_Change listing data_
━━━━━━━━

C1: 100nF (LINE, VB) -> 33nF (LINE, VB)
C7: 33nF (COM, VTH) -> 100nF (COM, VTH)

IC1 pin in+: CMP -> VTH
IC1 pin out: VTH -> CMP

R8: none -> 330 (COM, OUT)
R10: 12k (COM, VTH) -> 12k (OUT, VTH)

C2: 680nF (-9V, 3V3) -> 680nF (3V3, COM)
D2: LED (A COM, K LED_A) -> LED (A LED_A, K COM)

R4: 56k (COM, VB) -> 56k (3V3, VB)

━━━━━━━━

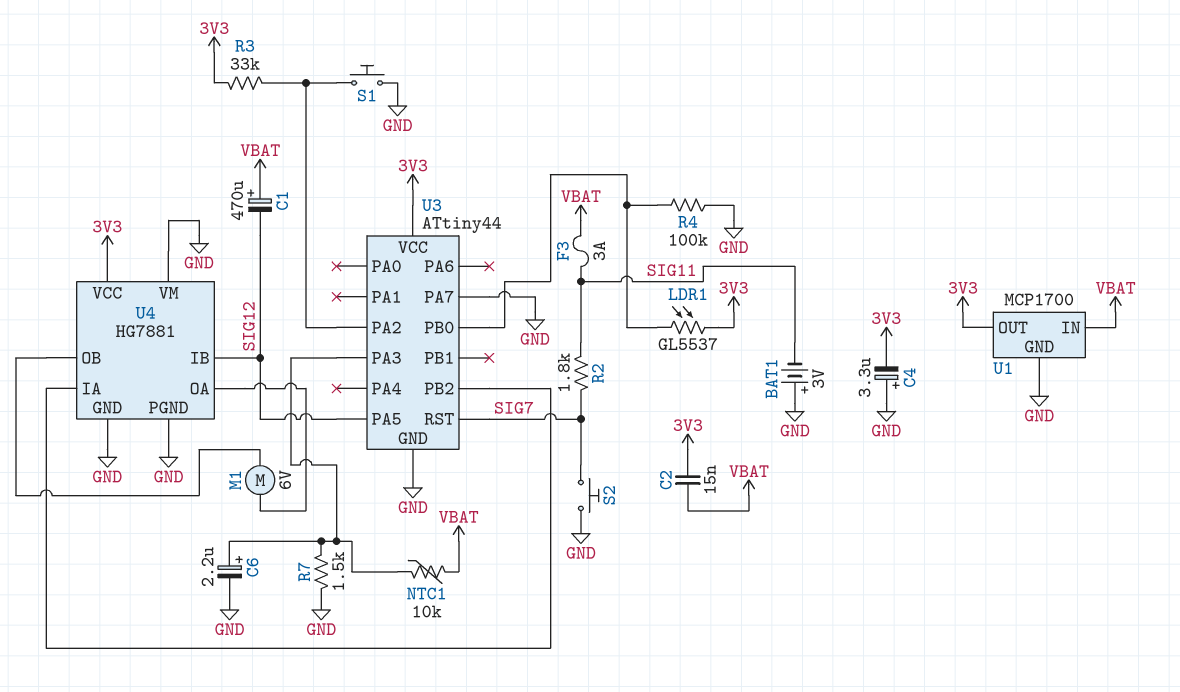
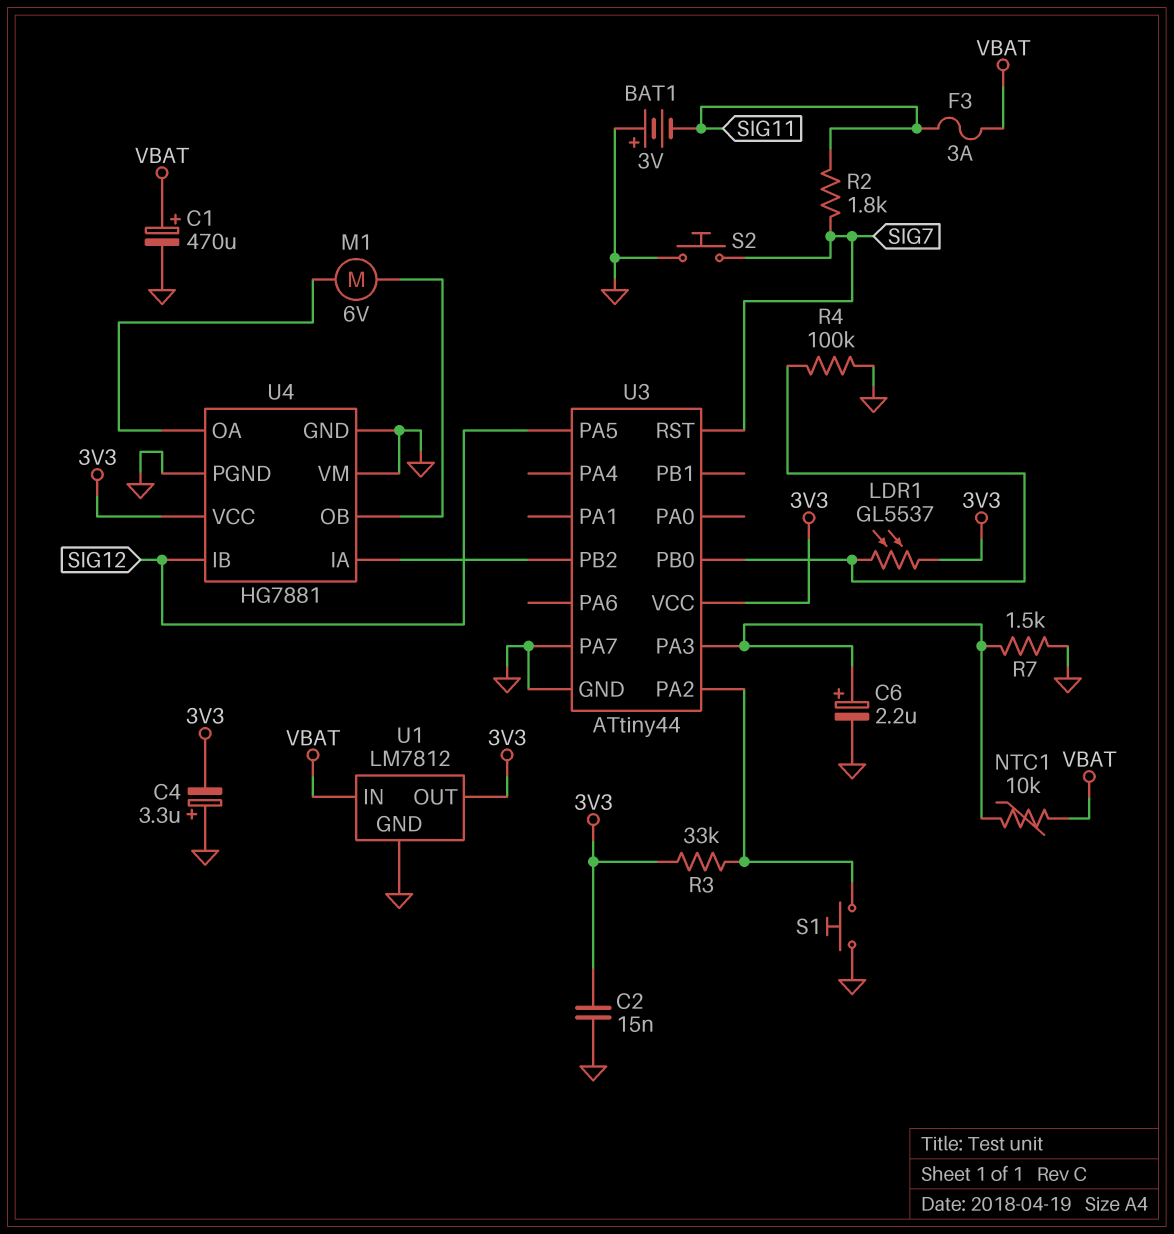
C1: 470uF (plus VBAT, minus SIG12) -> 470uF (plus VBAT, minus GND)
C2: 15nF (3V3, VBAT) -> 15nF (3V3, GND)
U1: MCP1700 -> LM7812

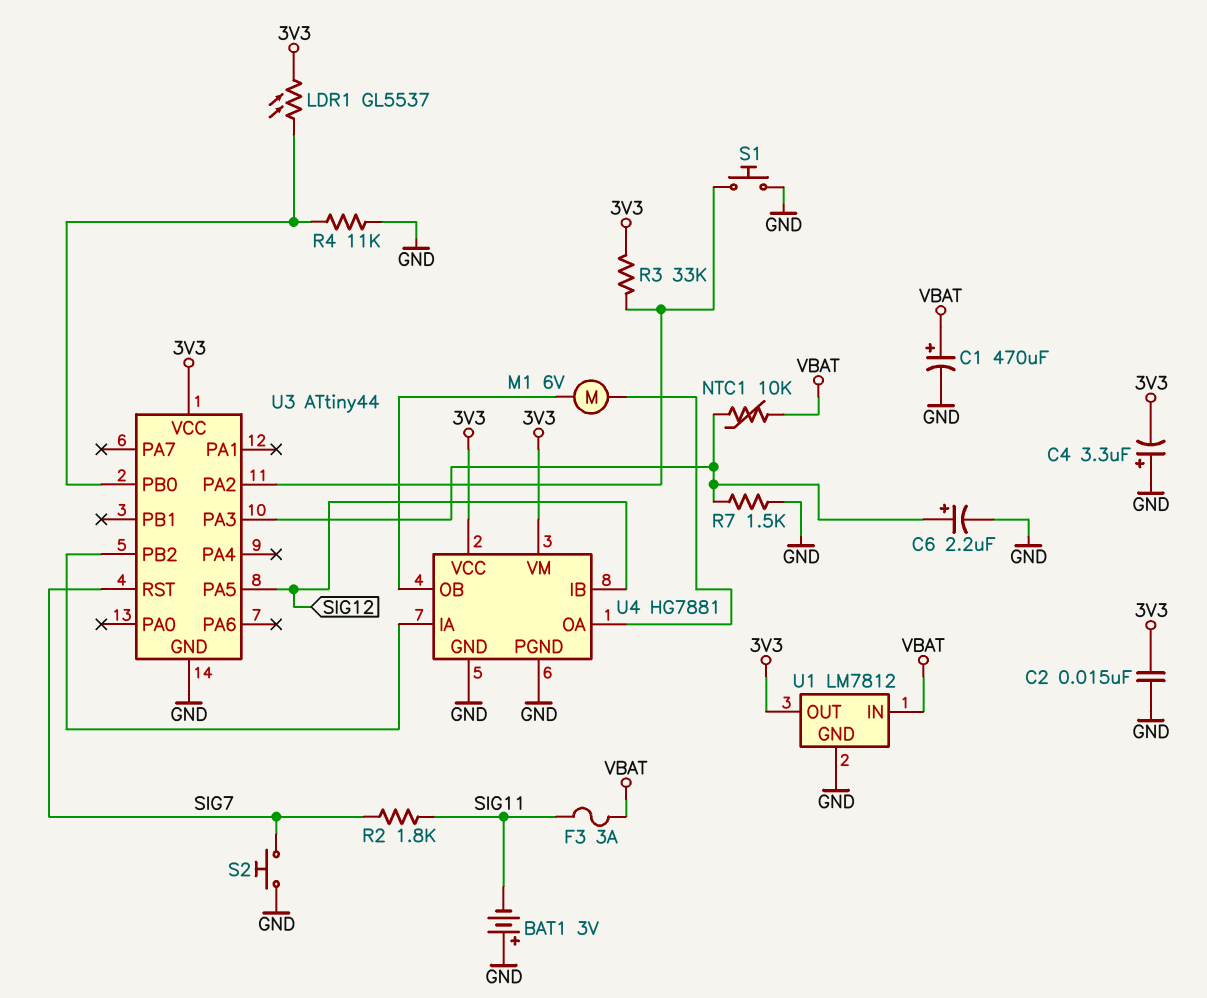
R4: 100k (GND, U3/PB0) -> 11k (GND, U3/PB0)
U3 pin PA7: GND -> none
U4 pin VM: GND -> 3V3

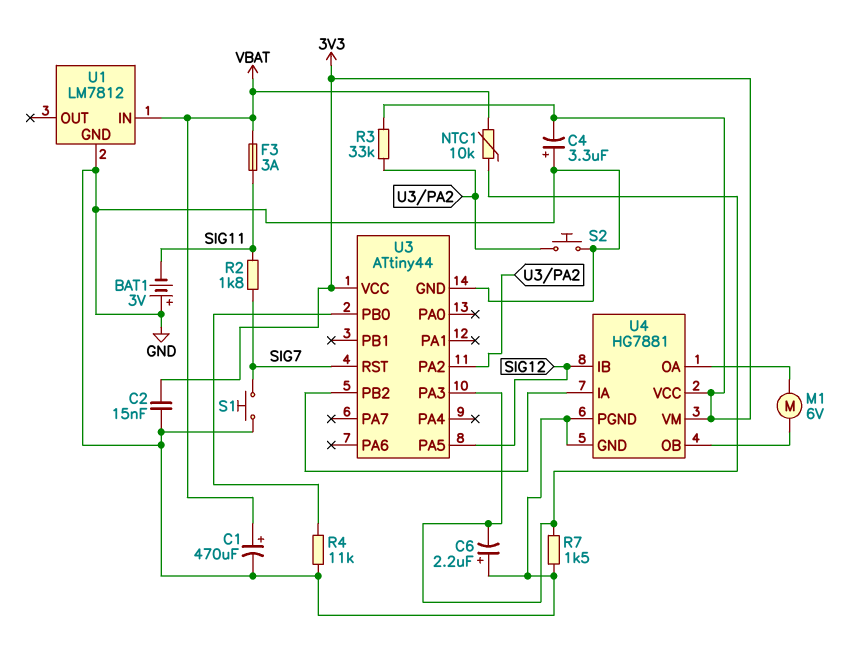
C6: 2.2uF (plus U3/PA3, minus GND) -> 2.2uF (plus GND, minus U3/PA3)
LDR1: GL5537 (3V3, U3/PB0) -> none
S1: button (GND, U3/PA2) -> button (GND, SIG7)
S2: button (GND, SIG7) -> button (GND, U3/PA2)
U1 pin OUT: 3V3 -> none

━━━━━━━━

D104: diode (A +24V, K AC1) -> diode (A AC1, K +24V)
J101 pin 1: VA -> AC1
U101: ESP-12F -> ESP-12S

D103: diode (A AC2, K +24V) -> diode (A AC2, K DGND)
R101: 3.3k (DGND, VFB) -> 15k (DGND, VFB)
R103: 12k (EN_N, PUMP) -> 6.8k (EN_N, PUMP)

━━━━━━━━

_PROBLEM_
I would like the exact lines from the data above, starting with the one that holds "R4: 100k (GND, U3/PB0) -> 11k (GND, U3/PB0)" and going on through the one that holds "U1 pin OUT: 3V3 -> none", without the pictures.

_RESPONSE TO THIS EXERCISE_
R4: 100k (GND, U3/PB0) -> 11k (GND, U3/PB0)
U3 pin PA7: GND -> none
U4 pin VM: GND -> 3V3

C6: 2.2uF (plus U3/PA3, minus GND) -> 2.2uF (plus GND, minus U3/PA3)
LDR1: GL5537 (3V3, U3/PB0) -> none
S1: button (GND, U3/PA2) -> button (GND, SIG7)
S2: button (GND, SIG7) -> button (GND, U3/PA2)
U1 pin OUT: 3V3 -> none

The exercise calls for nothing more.